● **Records for the task**:
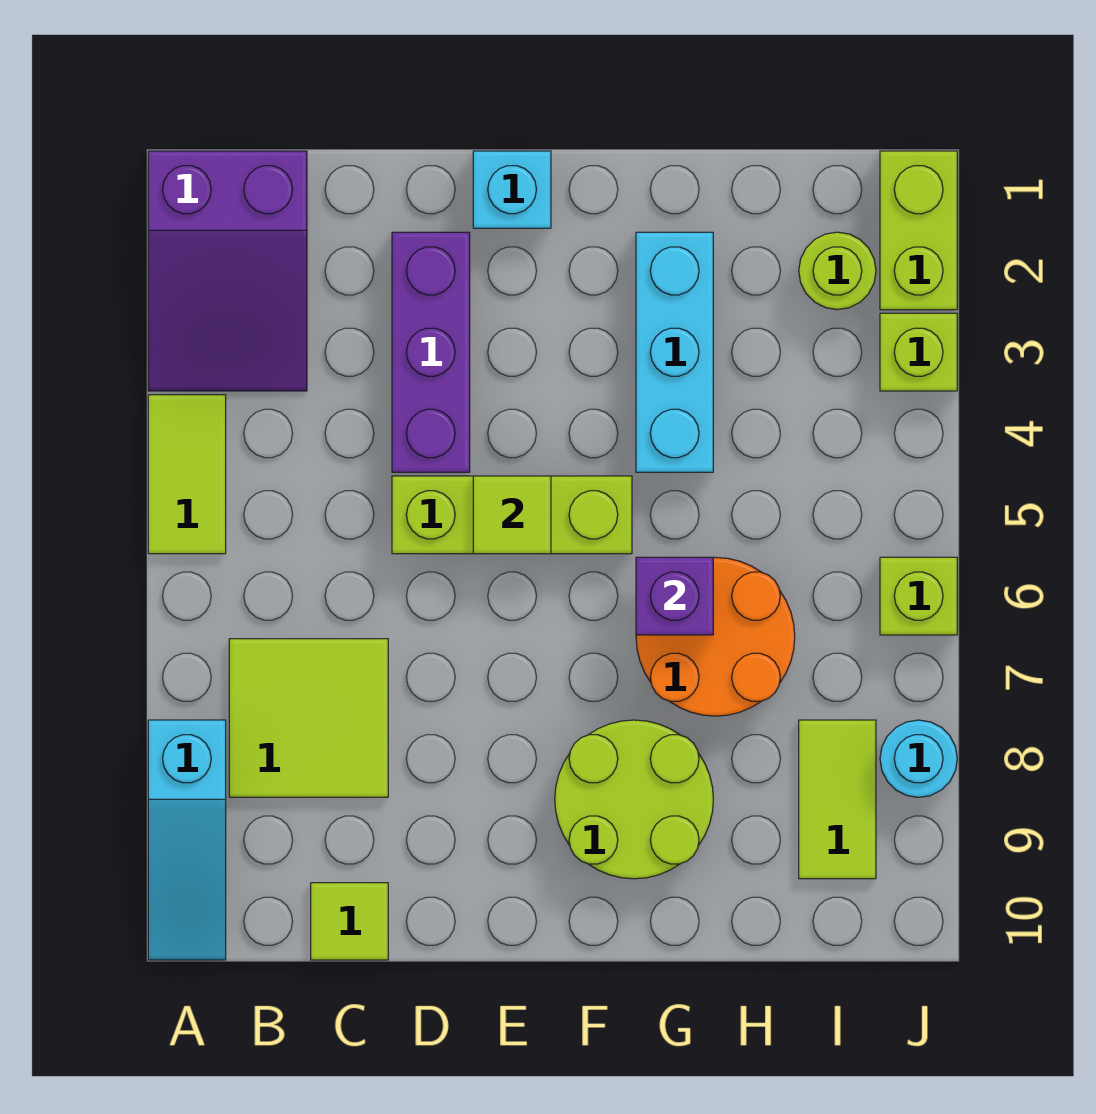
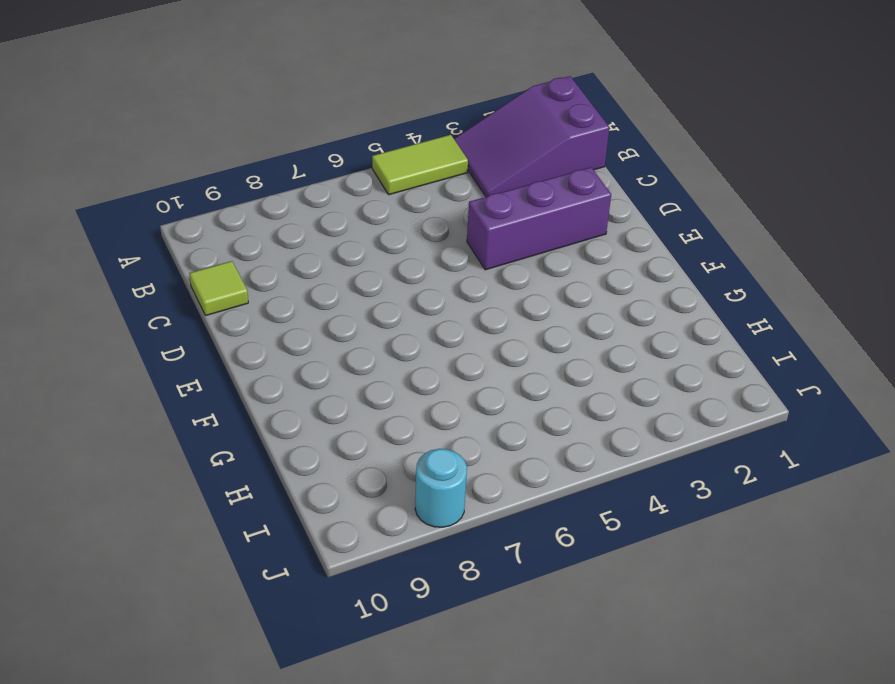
none -> cyan slope A8:A10 level 1 top 8
none -> lime tile B7:C8 level 1
none -> lime brick D5:F5 level 1

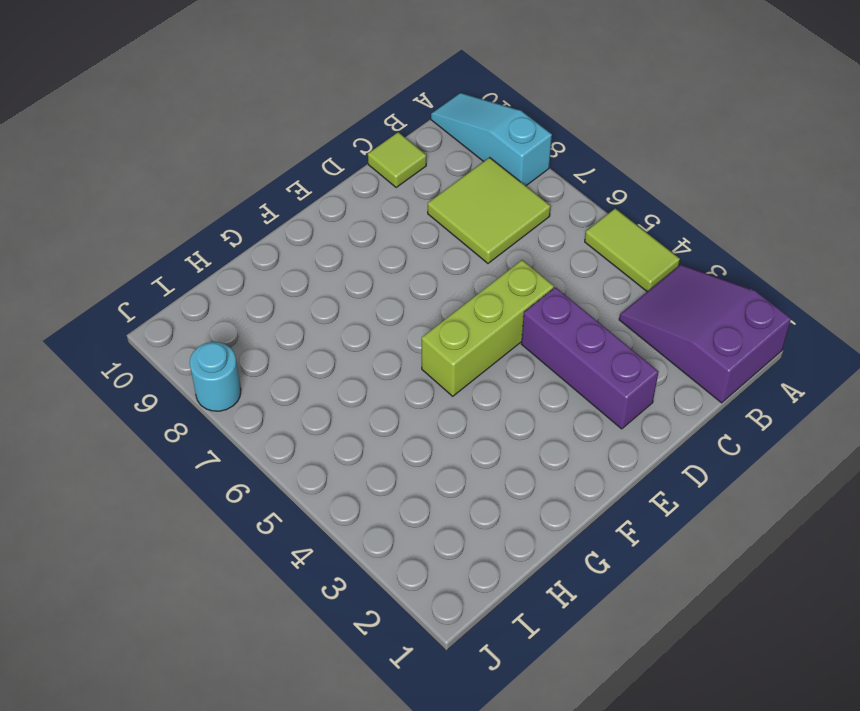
none -> cyan brick E1 level 1
none -> lime round brick F8:G9 level 1
none -> cyan brick G2:G4 level 1

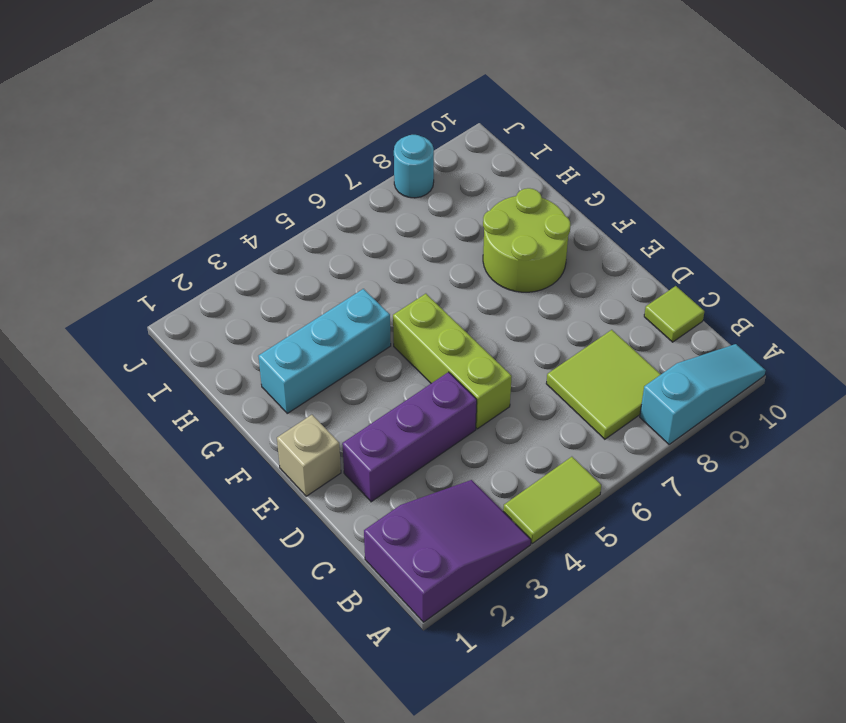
tan brick E1 level 1 -> cyan brick E1 level 1
none -> orange round brick G6:H7 level 1
none -> lime round brick I2 level 1
none -> lime tile I8:I9 level 1

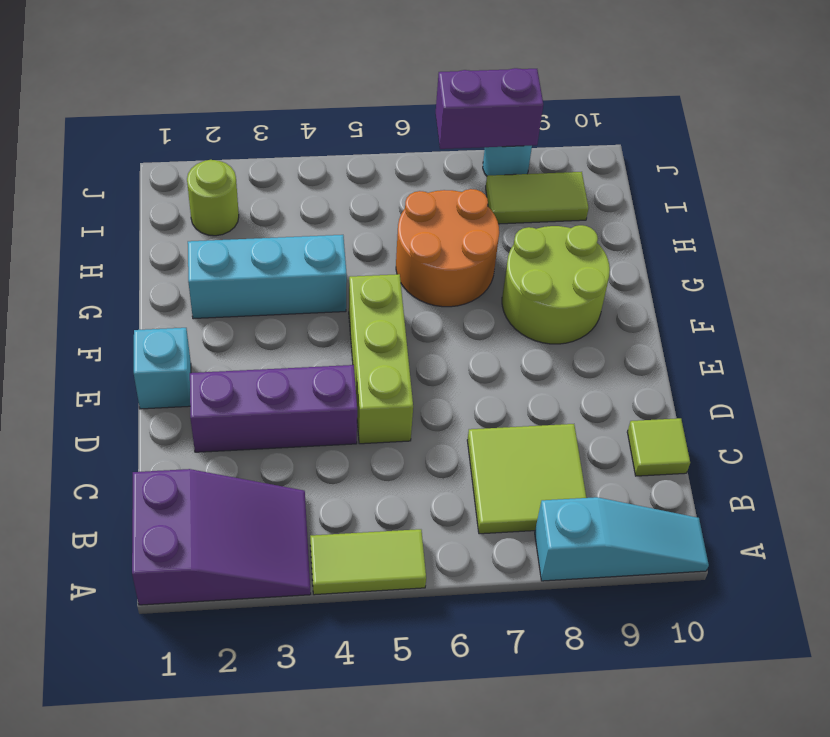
purple brick J7:J8 level 2 -> none
none -> lime brick J1:J2 level 1
none -> lime brick J3 level 1
none -> lime brick J6 level 1

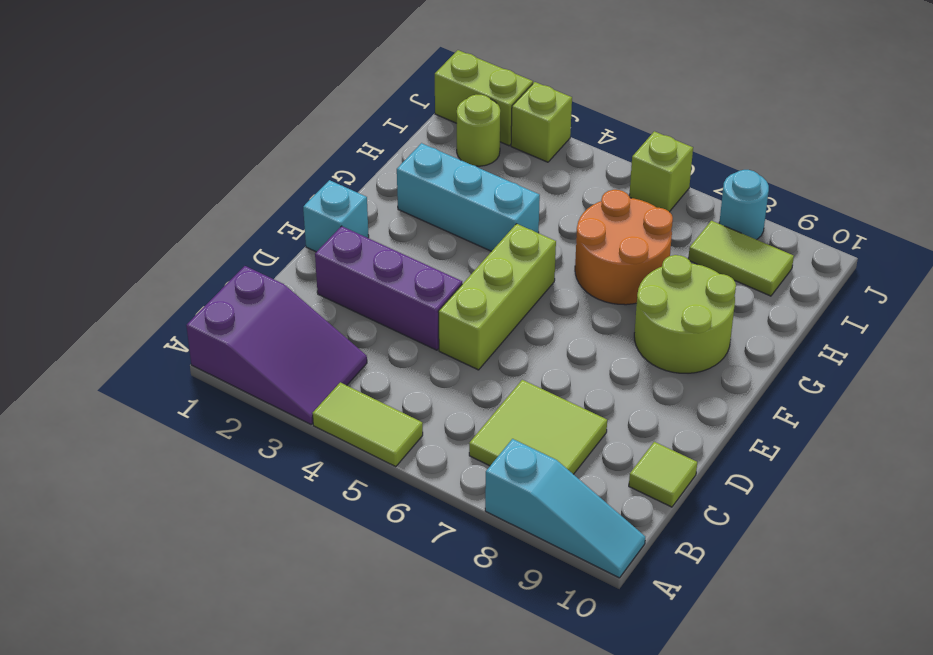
none -> lime tile E5 level 2
none -> purple brick G6 level 2

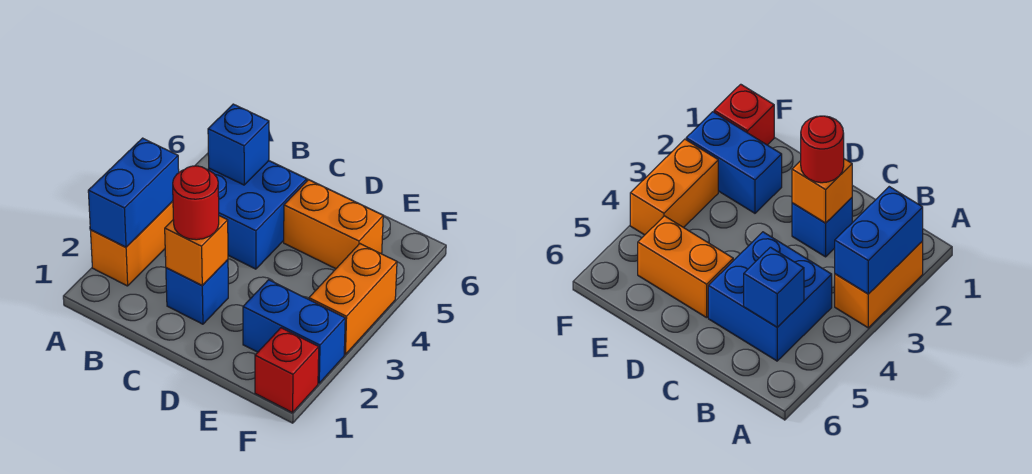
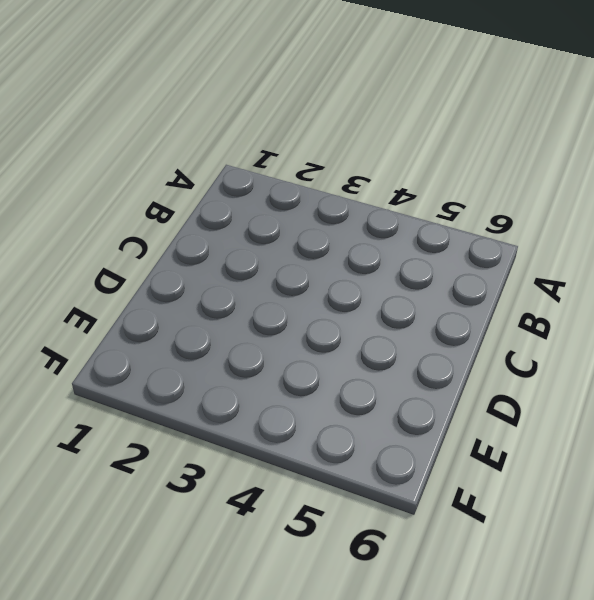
none -> orange brick A2:A3 level 1
none -> blue brick B4:C5 level 1

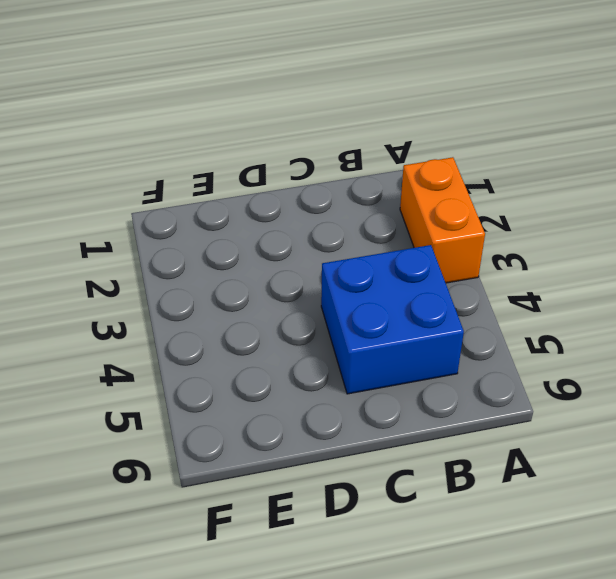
none -> blue brick C2 level 1
none -> orange brick D5:E5 level 1

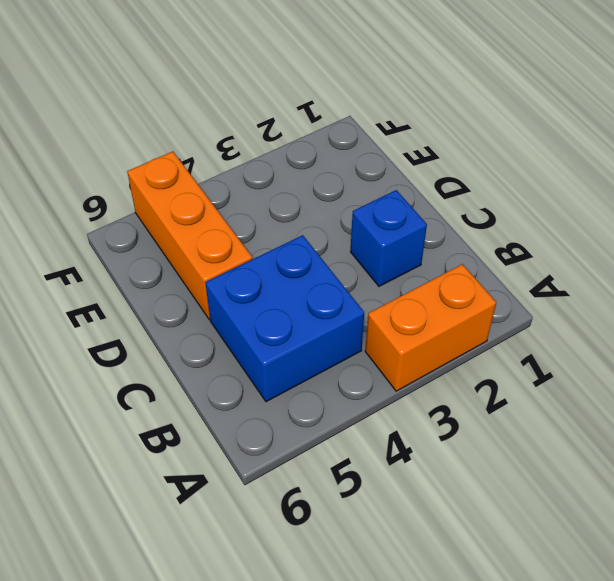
orange brick D5:F5 level 1 -> orange brick D5:E5 level 1
none -> blue brick E2:F2 level 1
none -> red brick F1 level 1

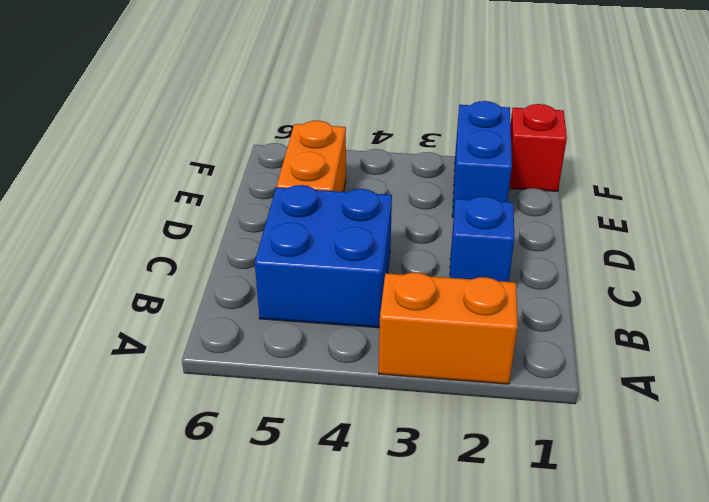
none -> orange brick F3:F4 level 1
none -> blue brick A2:A3 level 2

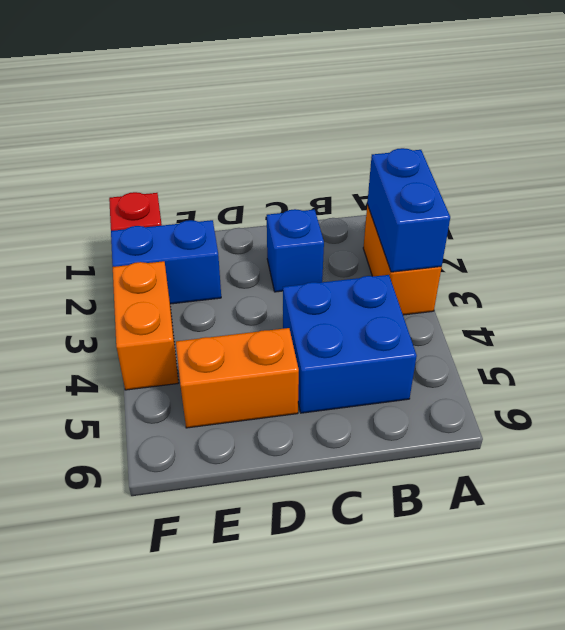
none -> blue brick B5 level 2
none -> orange brick C2 level 2

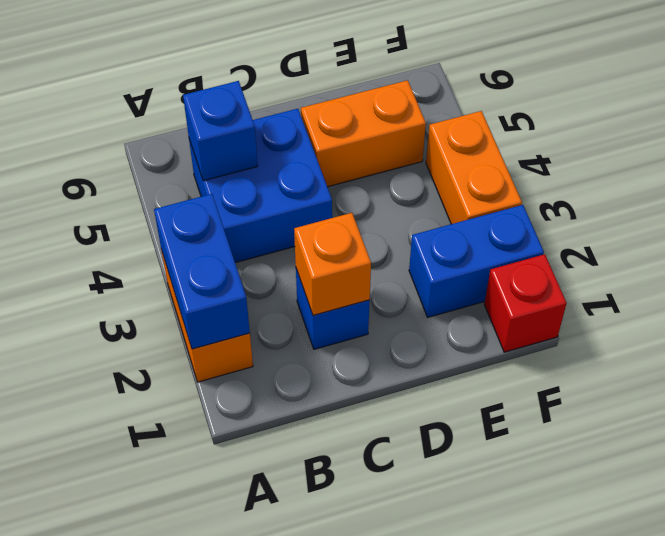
none -> red round brick C2 level 3

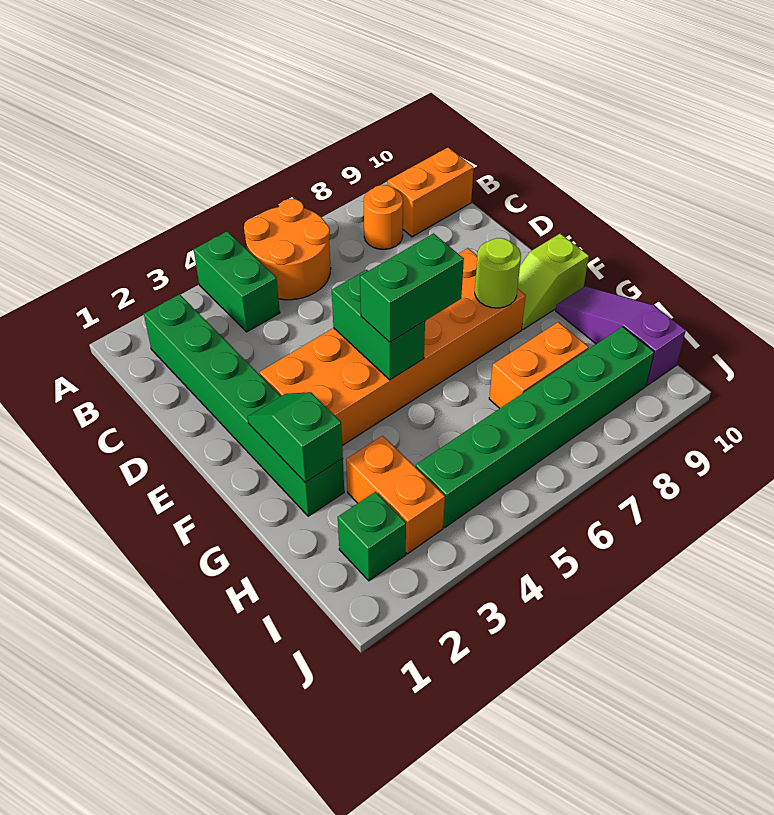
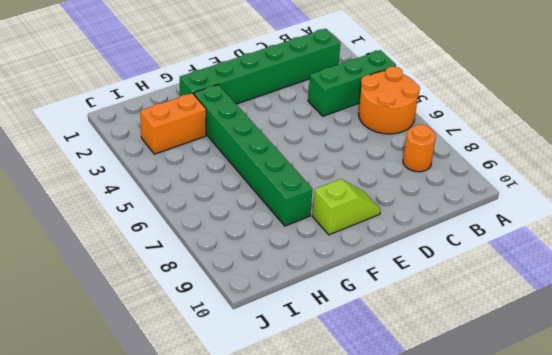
green brick A4:C4 level 1 -> green brick A4:B4 level 1
lime slope E9:F9 level 1 top F -> lime slope F9:F10 level 1 top 10
green brick G3:G8 level 1 -> green brick I4:I9 level 1
none -> orange brick B9:B10 level 1
none -> orange brick E3:F8 level 1
none -> purple slope G10:I10 level 1 top I

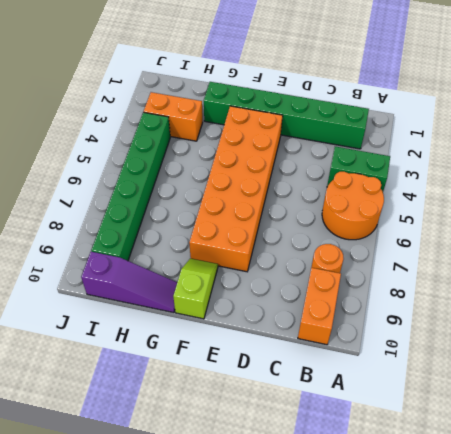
none -> orange brick H7:H8 level 1
none -> green brick I2 level 1
none -> green brick E5:F5 level 2

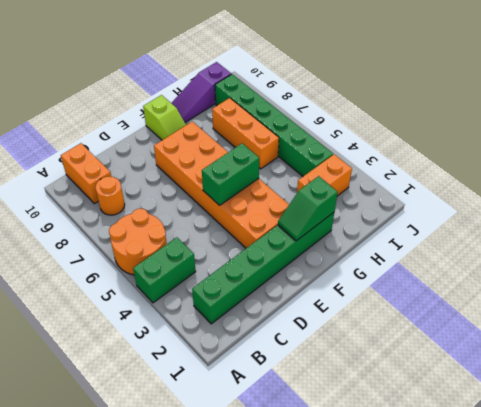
orange brick H6:H8 level 1 -> orange brick H7:H8 level 1
none -> green brick I2 level 1
none -> lime round brick F8 level 2
none -> green brick F5:F6 level 3

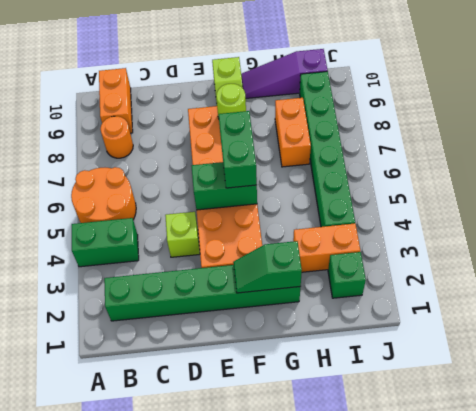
lime brick D4 level 1 -> none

● **Work required**: Both the line above containing "purple brick J7:J8 level 2 -> none" and the line containing "none -> green brick F5:F6 level 3" belong in the copy, along with every line between them; print these exactly and omit the pictures.

● **Expected answer**:
purple brick J7:J8 level 2 -> none
none -> lime brick J1:J2 level 1
none -> lime brick J3 level 1
none -> lime brick J6 level 1

none -> lime tile E5 level 2
none -> purple brick G6 level 2

none -> orange brick A2:A3 level 1
none -> blue brick B4:C5 level 1

none -> blue brick C2 level 1
none -> orange brick D5:E5 level 1

orange brick D5:F5 level 1 -> orange brick D5:E5 level 1
none -> blue brick E2:F2 level 1
none -> red brick F1 level 1

none -> orange brick F3:F4 level 1
none -> blue brick A2:A3 level 2

none -> blue brick B5 level 2
none -> orange brick C2 level 2

none -> red round brick C2 level 3

green brick A4:C4 level 1 -> green brick A4:B4 level 1
lime slope E9:F9 level 1 top F -> lime slope F9:F10 level 1 top 10
green brick G3:G8 level 1 -> green brick I4:I9 level 1
none -> orange brick B9:B10 level 1
none -> orange brick E3:F8 level 1
none -> purple slope G10:I10 level 1 top I

none -> orange brick H7:H8 level 1
none -> green brick I2 level 1
none -> green brick E5:F5 level 2

orange brick H6:H8 level 1 -> orange brick H7:H8 level 1
none -> green brick I2 level 1
none -> lime round brick F8 level 2
none -> green brick F5:F6 level 3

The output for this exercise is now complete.